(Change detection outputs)
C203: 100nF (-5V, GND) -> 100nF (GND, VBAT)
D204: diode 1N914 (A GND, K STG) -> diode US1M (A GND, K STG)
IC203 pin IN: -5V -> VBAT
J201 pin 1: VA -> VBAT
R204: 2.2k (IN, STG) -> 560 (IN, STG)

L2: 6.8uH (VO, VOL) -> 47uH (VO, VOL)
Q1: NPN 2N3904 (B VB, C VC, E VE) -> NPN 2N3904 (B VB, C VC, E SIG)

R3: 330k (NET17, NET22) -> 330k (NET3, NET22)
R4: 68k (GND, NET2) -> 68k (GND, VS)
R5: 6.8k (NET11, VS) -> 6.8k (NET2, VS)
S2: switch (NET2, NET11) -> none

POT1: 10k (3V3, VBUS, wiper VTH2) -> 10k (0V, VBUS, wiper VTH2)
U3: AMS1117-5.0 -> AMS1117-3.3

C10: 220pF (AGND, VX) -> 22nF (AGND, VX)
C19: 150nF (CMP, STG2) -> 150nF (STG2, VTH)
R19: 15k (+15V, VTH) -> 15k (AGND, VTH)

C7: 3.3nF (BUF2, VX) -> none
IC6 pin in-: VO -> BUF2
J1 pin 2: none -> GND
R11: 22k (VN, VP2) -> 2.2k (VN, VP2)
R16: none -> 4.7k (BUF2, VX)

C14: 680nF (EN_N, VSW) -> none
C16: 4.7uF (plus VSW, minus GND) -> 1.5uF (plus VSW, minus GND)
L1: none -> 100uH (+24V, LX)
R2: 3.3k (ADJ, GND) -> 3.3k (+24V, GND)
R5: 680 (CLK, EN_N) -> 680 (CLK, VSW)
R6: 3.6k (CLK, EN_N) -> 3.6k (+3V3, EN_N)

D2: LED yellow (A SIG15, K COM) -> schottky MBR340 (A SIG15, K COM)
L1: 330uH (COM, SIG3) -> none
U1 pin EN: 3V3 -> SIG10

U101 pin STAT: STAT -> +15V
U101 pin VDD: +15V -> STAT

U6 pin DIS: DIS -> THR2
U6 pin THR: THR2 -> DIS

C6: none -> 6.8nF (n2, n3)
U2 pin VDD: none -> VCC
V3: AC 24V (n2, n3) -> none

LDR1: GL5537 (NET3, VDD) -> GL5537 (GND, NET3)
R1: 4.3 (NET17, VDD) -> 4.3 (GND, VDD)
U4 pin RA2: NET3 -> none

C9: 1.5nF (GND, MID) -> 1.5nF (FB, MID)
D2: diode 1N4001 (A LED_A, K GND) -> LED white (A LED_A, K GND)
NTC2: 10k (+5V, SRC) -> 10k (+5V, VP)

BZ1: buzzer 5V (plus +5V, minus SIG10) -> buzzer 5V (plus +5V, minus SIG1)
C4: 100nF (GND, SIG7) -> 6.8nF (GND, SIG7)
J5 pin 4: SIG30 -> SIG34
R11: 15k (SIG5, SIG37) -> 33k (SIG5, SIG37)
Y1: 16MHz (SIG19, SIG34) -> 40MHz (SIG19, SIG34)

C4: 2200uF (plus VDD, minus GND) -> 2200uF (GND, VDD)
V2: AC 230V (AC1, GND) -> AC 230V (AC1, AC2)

EXERCISE REQUIREMENTS.
Copy out all of the lines above exactly.

FINAL ANSWER.
C203: 100nF (-5V, GND) -> 100nF (GND, VBAT)
D204: diode 1N914 (A GND, K STG) -> diode US1M (A GND, K STG)
IC203 pin IN: -5V -> VBAT
J201 pin 1: VA -> VBAT
R204: 2.2k (IN, STG) -> 560 (IN, STG)

L2: 6.8uH (VO, VOL) -> 47uH (VO, VOL)
Q1: NPN 2N3904 (B VB, C VC, E VE) -> NPN 2N3904 (B VB, C VC, E SIG)

R3: 330k (NET17, NET22) -> 330k (NET3, NET22)
R4: 68k (GND, NET2) -> 68k (GND, VS)
R5: 6.8k (NET11, VS) -> 6.8k (NET2, VS)
S2: switch (NET2, NET11) -> none

POT1: 10k (3V3, VBUS, wiper VTH2) -> 10k (0V, VBUS, wiper VTH2)
U3: AMS1117-5.0 -> AMS1117-3.3

C10: 220pF (AGND, VX) -> 22nF (AGND, VX)
C19: 150nF (CMP, STG2) -> 150nF (STG2, VTH)
R19: 15k (+15V, VTH) -> 15k (AGND, VTH)

C7: 3.3nF (BUF2, VX) -> none
IC6 pin in-: VO -> BUF2
J1 pin 2: none -> GND
R11: 22k (VN, VP2) -> 2.2k (VN, VP2)
R16: none -> 4.7k (BUF2, VX)

C14: 680nF (EN_N, VSW) -> none
C16: 4.7uF (plus VSW, minus GND) -> 1.5uF (plus VSW, minus GND)
L1: none -> 100uH (+24V, LX)
R2: 3.3k (ADJ, GND) -> 3.3k (+24V, GND)
R5: 680 (CLK, EN_N) -> 680 (CLK, VSW)
R6: 3.6k (CLK, EN_N) -> 3.6k (+3V3, EN_N)

D2: LED yellow (A SIG15, K COM) -> schottky MBR340 (A SIG15, K COM)
L1: 330uH (COM, SIG3) -> none
U1 pin EN: 3V3 -> SIG10

U101 pin STAT: STAT -> +15V
U101 pin VDD: +15V -> STAT

U6 pin DIS: DIS -> THR2
U6 pin THR: THR2 -> DIS

C6: none -> 6.8nF (n2, n3)
U2 pin VDD: none -> VCC
V3: AC 24V (n2, n3) -> none

LDR1: GL5537 (NET3, VDD) -> GL5537 (GND, NET3)
R1: 4.3 (NET17, VDD) -> 4.3 (GND, VDD)
U4 pin RA2: NET3 -> none

C9: 1.5nF (GND, MID) -> 1.5nF (FB, MID)
D2: diode 1N4001 (A LED_A, K GND) -> LED white (A LED_A, K GND)
NTC2: 10k (+5V, SRC) -> 10k (+5V, VP)

BZ1: buzzer 5V (plus +5V, minus SIG10) -> buzzer 5V (plus +5V, minus SIG1)
C4: 100nF (GND, SIG7) -> 6.8nF (GND, SIG7)
J5 pin 4: SIG30 -> SIG34
R11: 15k (SIG5, SIG37) -> 33k (SIG5, SIG37)
Y1: 16MHz (SIG19, SIG34) -> 40MHz (SIG19, SIG34)

C4: 2200uF (plus VDD, minus GND) -> 2200uF (GND, VDD)
V2: AC 230V (AC1, GND) -> AC 230V (AC1, AC2)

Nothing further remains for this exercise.